━━━ Task material

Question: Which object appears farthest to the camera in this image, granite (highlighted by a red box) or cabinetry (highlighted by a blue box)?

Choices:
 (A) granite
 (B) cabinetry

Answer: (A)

━━━━━━
━━━ Task material

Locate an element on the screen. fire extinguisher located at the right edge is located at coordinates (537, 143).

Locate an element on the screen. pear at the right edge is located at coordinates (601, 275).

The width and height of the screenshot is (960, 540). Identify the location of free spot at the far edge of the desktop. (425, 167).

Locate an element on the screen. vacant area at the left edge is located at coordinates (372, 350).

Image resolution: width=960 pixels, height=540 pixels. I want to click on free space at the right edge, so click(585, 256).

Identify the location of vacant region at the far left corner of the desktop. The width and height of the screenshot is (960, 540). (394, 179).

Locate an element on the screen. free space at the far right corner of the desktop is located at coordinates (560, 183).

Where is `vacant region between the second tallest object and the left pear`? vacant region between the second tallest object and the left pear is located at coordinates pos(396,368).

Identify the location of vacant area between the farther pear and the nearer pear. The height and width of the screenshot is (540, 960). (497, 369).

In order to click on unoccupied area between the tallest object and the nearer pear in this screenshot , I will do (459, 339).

━━━━━━

▶ **Work instructions**
Copy out the lines above word for word, starting at the line that contains "Question: Which object" and ending at the line that contains "Answer: (A)".

▶ **Solution to the exercise**
Question: Which object appears farthest to the camera in this image, granite (highlighted by a red box) or cabinetry (highlighted by a blue box)?

Choices:
 (A) granite
 (B) cabinetry

Answer: (A)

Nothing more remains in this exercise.